Where the records below reach the line containing "red 1x1 brick", start transcribing, and end with the line containing "orange 1x2 brick [386,95,492,194]", exactly and with nothing else added.

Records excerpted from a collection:
=== Section Start ===
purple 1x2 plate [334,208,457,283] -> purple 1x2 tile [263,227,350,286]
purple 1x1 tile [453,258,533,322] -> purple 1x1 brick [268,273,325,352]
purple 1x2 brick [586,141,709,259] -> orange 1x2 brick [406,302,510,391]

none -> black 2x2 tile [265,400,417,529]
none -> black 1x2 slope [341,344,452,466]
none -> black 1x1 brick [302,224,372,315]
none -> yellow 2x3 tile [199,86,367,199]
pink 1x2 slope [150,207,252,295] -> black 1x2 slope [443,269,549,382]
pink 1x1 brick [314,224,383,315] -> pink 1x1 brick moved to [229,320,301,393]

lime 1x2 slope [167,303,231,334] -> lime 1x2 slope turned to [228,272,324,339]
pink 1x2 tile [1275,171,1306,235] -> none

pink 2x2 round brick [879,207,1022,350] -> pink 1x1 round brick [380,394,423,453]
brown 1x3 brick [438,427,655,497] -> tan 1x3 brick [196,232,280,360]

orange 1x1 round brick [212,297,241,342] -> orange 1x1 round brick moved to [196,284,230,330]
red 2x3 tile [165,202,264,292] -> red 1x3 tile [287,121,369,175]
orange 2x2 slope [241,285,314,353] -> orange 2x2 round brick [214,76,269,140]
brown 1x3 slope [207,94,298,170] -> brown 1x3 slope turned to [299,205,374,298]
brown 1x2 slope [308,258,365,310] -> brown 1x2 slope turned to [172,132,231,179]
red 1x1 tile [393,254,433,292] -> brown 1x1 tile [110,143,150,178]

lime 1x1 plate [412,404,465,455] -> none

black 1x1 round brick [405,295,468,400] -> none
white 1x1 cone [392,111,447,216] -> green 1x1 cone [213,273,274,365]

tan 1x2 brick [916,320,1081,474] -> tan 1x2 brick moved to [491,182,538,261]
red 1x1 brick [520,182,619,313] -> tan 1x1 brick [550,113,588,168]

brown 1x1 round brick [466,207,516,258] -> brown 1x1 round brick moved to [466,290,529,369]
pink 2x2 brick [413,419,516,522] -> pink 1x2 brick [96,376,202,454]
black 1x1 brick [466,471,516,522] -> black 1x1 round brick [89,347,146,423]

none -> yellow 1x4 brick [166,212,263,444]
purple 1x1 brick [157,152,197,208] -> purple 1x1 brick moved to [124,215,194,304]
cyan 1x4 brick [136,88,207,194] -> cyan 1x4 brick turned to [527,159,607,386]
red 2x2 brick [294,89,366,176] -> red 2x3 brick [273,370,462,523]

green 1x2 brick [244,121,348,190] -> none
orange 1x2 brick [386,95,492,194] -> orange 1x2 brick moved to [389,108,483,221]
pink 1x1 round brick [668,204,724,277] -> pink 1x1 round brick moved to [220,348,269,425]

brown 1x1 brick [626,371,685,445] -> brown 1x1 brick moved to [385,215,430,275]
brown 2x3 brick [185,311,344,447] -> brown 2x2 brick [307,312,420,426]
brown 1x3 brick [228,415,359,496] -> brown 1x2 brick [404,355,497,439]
=== Section End ===
### Exercise response
red 1x1 brick [520,182,619,313] -> tan 1x1 brick [550,113,588,168]

brown 1x1 round brick [466,207,516,258] -> brown 1x1 round brick moved to [466,290,529,369]
pink 2x2 brick [413,419,516,522] -> pink 1x2 brick [96,376,202,454]
black 1x1 brick [466,471,516,522] -> black 1x1 round brick [89,347,146,423]

none -> yellow 1x4 brick [166,212,263,444]
purple 1x1 brick [157,152,197,208] -> purple 1x1 brick moved to [124,215,194,304]
cyan 1x4 brick [136,88,207,194] -> cyan 1x4 brick turned to [527,159,607,386]
red 2x2 brick [294,89,366,176] -> red 2x3 brick [273,370,462,523]

green 1x2 brick [244,121,348,190] -> none
orange 1x2 brick [386,95,492,194] -> orange 1x2 brick moved to [389,108,483,221]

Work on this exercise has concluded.